Task to carry out ::
Starting with the first line and ending with the line that holds "replace: pink house", repeat the material exactly.

Records supplied ::
--- START ---

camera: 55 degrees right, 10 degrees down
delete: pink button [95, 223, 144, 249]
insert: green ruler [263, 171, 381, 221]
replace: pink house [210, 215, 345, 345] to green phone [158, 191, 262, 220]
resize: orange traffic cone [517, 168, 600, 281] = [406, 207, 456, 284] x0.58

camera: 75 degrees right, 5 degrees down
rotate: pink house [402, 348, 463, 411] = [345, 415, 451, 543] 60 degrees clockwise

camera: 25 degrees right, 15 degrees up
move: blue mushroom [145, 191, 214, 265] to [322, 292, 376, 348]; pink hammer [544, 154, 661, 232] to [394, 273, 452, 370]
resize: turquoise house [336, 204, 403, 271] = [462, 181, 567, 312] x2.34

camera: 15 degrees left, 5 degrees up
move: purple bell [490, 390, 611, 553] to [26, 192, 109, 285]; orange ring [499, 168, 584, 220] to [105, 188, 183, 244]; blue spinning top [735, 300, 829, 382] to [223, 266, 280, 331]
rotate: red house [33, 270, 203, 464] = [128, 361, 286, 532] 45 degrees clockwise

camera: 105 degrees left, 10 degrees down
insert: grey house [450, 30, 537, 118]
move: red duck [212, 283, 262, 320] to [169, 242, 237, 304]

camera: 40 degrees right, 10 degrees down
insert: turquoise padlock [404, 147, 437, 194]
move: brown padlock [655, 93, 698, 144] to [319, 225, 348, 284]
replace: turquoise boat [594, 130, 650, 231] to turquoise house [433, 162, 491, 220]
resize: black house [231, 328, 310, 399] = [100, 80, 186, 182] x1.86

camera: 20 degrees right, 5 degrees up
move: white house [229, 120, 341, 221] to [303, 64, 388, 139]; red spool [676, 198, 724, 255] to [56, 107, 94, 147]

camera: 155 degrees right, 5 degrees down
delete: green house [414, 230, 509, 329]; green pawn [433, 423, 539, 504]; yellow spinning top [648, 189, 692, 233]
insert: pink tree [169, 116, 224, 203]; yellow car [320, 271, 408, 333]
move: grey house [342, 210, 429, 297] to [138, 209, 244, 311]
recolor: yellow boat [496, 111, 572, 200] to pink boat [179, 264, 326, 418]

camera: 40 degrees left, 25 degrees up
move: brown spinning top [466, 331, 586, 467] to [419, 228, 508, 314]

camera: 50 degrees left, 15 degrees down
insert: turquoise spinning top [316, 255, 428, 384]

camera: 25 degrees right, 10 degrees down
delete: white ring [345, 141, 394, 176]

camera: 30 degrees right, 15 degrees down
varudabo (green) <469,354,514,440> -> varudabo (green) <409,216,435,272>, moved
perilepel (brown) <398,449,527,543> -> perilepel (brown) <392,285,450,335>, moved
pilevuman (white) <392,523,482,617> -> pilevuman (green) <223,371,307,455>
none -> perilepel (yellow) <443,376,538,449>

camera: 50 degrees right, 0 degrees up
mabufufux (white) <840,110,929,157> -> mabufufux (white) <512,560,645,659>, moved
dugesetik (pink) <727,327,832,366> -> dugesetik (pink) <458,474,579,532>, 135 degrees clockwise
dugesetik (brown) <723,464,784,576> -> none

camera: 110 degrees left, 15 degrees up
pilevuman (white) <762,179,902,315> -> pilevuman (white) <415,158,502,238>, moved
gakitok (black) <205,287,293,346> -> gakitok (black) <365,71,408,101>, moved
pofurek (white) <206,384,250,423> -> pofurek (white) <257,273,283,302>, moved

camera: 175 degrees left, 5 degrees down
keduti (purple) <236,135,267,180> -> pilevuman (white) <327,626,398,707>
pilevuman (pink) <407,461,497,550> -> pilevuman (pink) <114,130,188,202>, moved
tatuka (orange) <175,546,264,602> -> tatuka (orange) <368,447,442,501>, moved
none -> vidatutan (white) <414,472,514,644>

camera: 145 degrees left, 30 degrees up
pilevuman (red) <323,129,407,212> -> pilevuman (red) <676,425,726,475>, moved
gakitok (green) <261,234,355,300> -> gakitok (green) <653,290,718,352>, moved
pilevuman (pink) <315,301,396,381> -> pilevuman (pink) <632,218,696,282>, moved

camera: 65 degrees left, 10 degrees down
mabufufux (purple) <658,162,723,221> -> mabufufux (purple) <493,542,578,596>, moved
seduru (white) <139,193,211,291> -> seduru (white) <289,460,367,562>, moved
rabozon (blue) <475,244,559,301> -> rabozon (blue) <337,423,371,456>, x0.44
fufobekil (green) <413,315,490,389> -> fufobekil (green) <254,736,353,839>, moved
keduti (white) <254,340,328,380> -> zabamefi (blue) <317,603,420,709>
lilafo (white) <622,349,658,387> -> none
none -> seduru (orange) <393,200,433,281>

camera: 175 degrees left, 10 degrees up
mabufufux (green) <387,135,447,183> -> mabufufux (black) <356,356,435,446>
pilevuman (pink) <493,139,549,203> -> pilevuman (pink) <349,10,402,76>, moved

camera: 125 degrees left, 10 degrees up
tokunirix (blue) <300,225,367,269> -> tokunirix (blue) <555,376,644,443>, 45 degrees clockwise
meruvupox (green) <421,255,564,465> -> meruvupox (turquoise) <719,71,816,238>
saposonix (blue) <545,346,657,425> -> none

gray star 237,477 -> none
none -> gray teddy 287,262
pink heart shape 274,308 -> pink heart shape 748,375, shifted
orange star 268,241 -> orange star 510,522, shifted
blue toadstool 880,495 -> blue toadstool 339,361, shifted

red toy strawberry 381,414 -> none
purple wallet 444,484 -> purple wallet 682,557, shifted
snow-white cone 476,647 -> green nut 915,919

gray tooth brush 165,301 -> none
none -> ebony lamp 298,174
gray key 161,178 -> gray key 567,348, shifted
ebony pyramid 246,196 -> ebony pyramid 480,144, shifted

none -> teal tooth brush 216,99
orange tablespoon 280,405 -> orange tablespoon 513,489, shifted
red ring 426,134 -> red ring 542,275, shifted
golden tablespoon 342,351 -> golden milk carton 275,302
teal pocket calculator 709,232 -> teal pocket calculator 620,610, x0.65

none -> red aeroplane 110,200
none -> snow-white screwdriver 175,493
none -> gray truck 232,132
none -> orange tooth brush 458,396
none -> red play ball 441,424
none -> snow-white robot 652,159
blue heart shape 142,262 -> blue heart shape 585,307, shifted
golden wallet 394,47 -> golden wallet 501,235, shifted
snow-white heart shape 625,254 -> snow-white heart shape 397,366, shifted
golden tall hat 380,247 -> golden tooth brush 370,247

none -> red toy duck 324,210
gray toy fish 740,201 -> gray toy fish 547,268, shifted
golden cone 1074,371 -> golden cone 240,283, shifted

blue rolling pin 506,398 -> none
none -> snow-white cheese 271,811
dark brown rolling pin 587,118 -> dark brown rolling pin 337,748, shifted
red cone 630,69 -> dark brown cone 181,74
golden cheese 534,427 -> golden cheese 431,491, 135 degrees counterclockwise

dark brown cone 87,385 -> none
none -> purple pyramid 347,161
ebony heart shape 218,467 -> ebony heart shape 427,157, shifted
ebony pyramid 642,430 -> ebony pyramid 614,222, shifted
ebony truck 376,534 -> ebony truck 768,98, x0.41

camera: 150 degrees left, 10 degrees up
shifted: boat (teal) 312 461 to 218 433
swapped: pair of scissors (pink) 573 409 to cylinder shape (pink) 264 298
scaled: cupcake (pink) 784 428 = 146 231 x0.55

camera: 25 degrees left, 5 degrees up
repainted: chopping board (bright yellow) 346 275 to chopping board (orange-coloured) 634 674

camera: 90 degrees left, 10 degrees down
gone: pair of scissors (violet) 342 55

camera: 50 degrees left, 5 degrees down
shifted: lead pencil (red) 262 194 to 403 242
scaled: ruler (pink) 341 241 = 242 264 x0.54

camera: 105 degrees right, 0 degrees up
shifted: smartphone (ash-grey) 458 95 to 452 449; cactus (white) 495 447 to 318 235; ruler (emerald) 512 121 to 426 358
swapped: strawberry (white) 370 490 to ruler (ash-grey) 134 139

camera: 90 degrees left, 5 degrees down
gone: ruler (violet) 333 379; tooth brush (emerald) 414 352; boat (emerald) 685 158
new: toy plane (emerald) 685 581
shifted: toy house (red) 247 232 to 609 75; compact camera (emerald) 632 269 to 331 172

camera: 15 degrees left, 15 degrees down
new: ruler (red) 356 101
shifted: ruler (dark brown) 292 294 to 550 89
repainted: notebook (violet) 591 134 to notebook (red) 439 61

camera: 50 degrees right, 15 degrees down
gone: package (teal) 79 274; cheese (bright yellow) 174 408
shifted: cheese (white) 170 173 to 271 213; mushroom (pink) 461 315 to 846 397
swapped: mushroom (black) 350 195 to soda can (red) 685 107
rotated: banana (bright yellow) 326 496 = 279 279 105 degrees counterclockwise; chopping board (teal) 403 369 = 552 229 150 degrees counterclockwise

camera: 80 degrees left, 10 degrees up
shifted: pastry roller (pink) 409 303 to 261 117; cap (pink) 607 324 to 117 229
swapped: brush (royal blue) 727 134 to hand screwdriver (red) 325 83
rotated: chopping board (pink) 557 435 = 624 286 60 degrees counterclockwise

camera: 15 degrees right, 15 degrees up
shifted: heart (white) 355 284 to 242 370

--- END ---

Solution ::
camera: 55 degrees right, 10 degrees down
delete: pink button [95, 223, 144, 249]
insert: green ruler [263, 171, 381, 221]
replace: pink house [210, 215, 345, 345] to green phone [158, 191, 262, 220]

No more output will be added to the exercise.